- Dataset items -
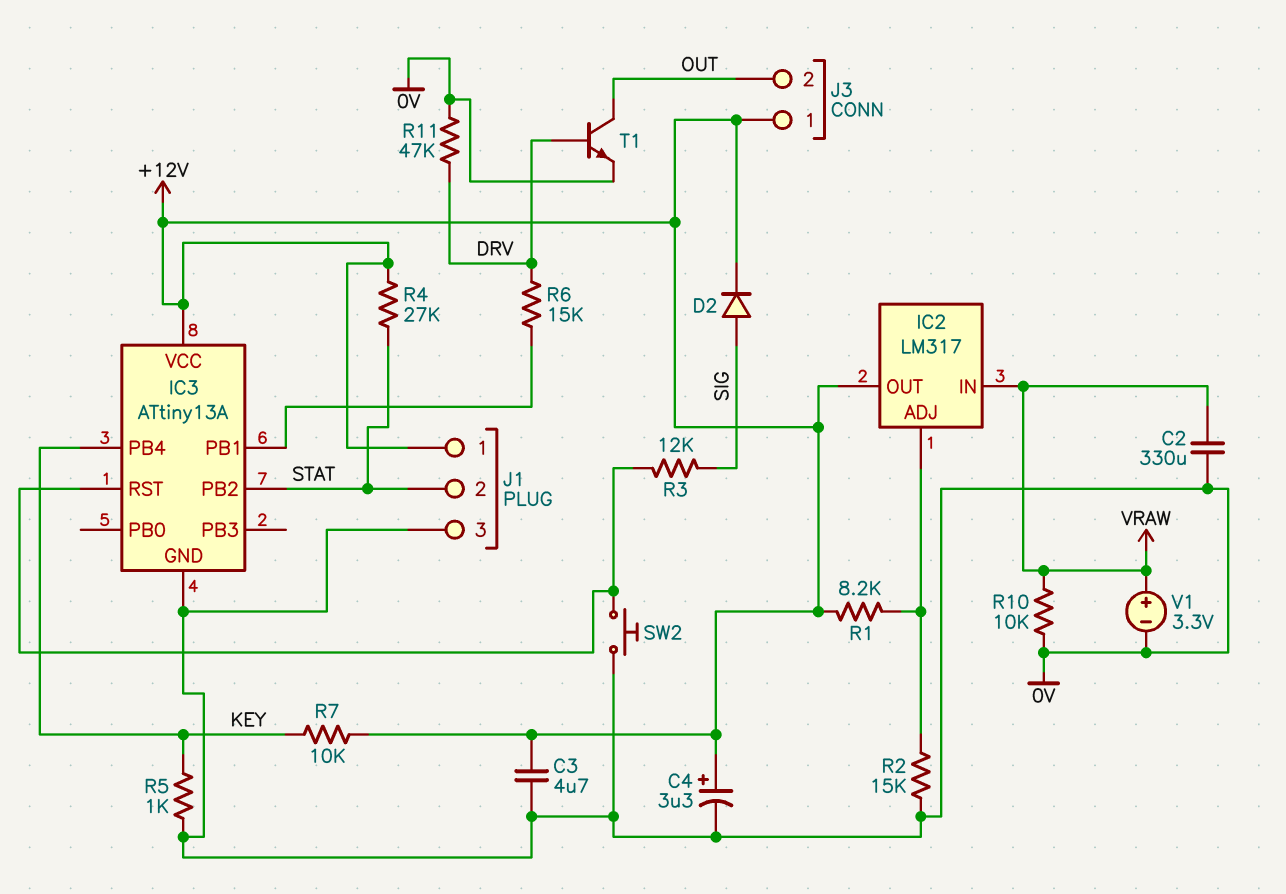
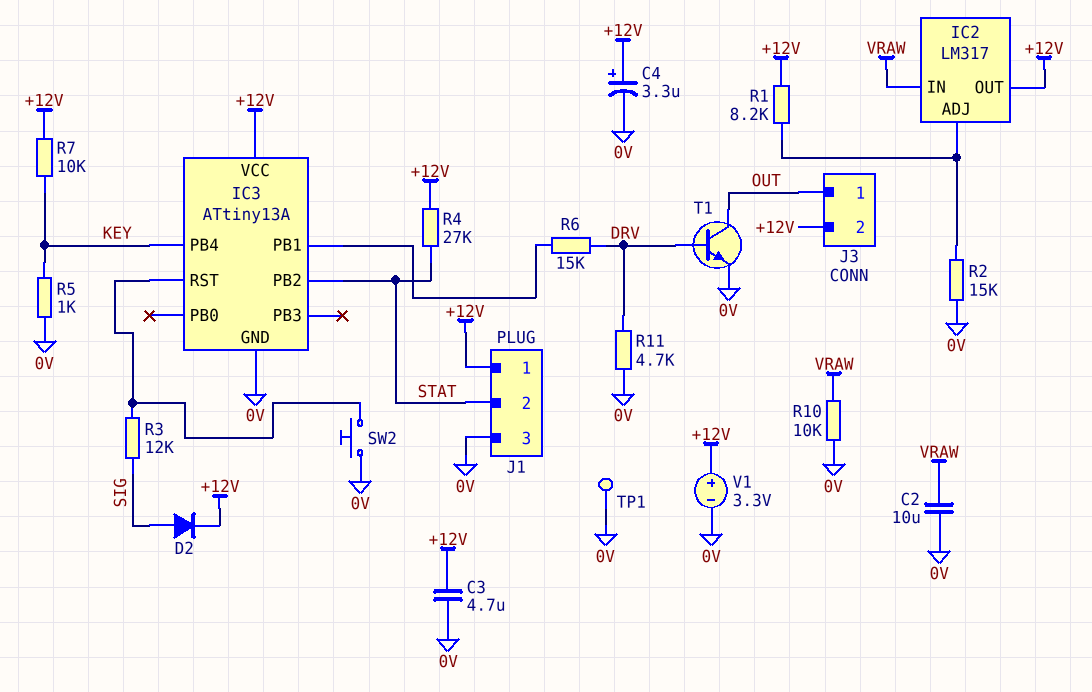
C2: 330uF (0V, VRAW) -> 10uF (0V, VRAW)
J3 pin 1: +12V -> OUT
J3 pin 2: OUT -> +12V
R11: 47k (0V, DRV) -> 4.7k (0V, DRV)
TP1: none -> test point (0V)
V1: 3.3V (plus VRAW, minus 0V) -> 3.3V (plus +12V, minus 0V)

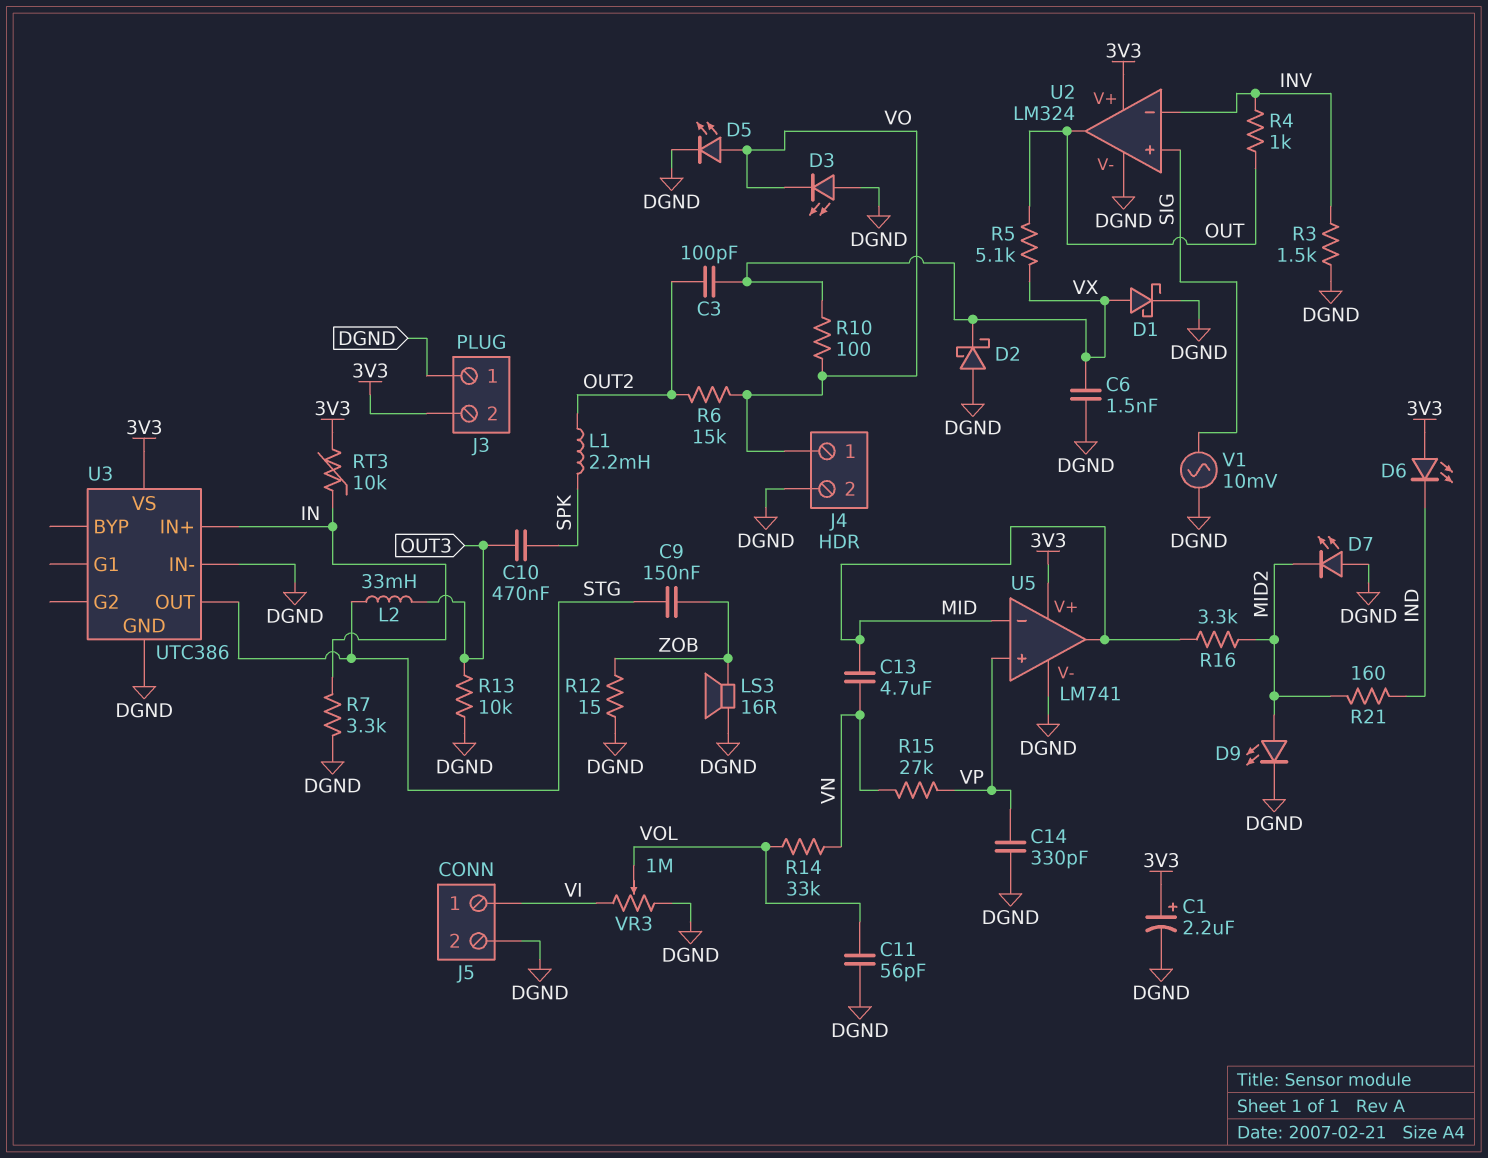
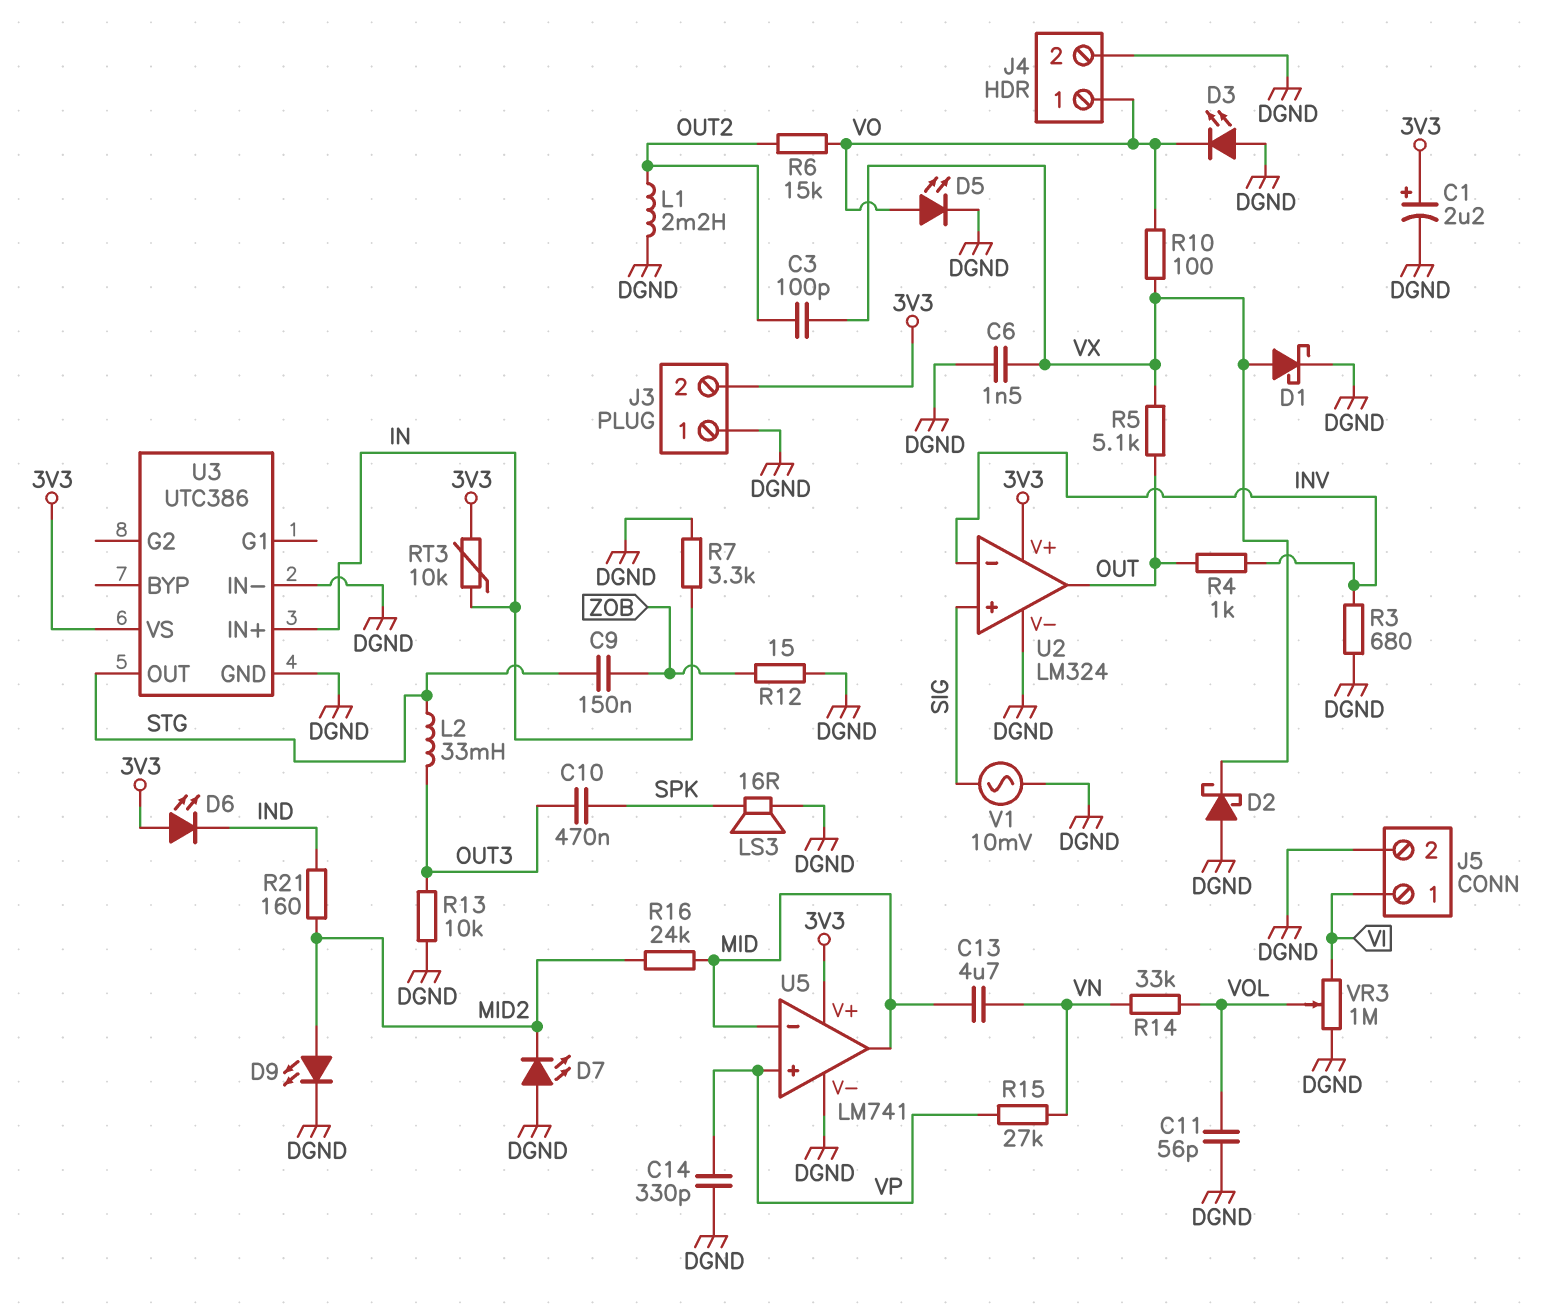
L1: 2.2mH (OUT2, SPK) -> 2.2mH (DGND, OUT2)
LS3: speaker 16R (DGND, ZOB) -> speaker 16R (DGND, SPK)
R3: 1.5k (DGND, INV) -> 680 (DGND, INV)
R16: 3.3k (MID, MID2) -> 24k (MID, MID2)

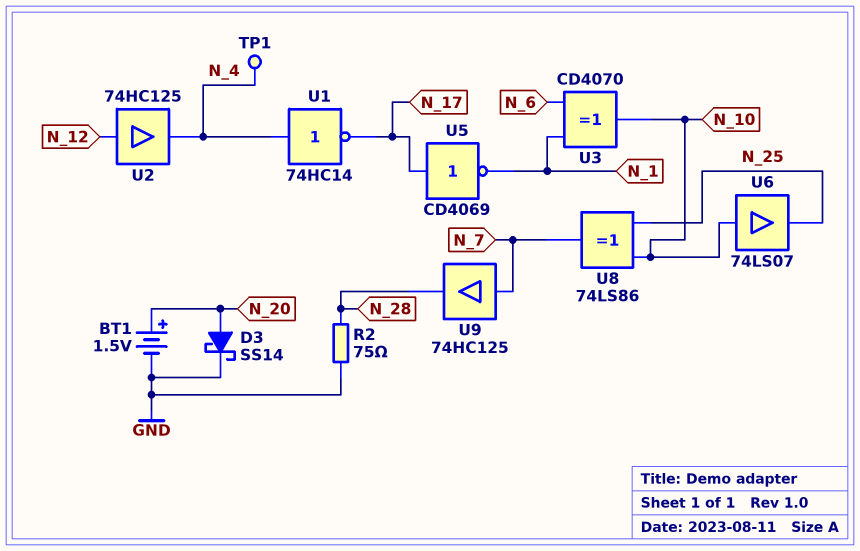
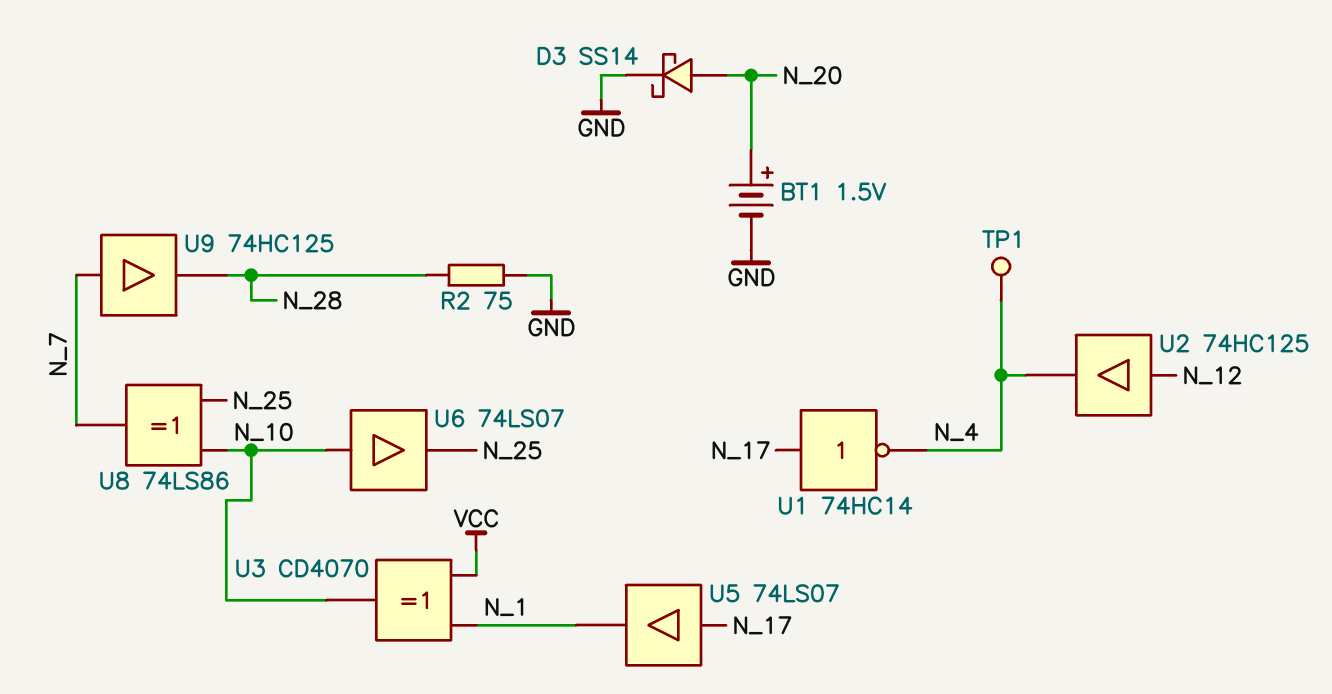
U1: NOT 74HC14 (in N_4, out N_17) -> NOT 74HC14 (in N_17, out N_4)
U3: XOR CD4070 (in N_1, in N_6, out N_10) -> XOR CD4070 (in N_1, in VCC, out N_10)
U5: NOT CD4069 (in N_17, out N_1) -> buffer 74LS07 (in N_17, out N_1)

- WHAT THE TASK REQUIRES -
Would you copy all of the data exactly? Keep the pictures out of it.

- ANSWER -
C2: 330uF (0V, VRAW) -> 10uF (0V, VRAW)
J3 pin 1: +12V -> OUT
J3 pin 2: OUT -> +12V
R11: 47k (0V, DRV) -> 4.7k (0V, DRV)
TP1: none -> test point (0V)
V1: 3.3V (plus VRAW, minus 0V) -> 3.3V (plus +12V, minus 0V)

L1: 2.2mH (OUT2, SPK) -> 2.2mH (DGND, OUT2)
LS3: speaker 16R (DGND, ZOB) -> speaker 16R (DGND, SPK)
R3: 1.5k (DGND, INV) -> 680 (DGND, INV)
R16: 3.3k (MID, MID2) -> 24k (MID, MID2)

U1: NOT 74HC14 (in N_4, out N_17) -> NOT 74HC14 (in N_17, out N_4)
U3: XOR CD4070 (in N_1, in N_6, out N_10) -> XOR CD4070 (in N_1, in VCC, out N_10)
U5: NOT CD4069 (in N_17, out N_1) -> buffer 74LS07 (in N_17, out N_1)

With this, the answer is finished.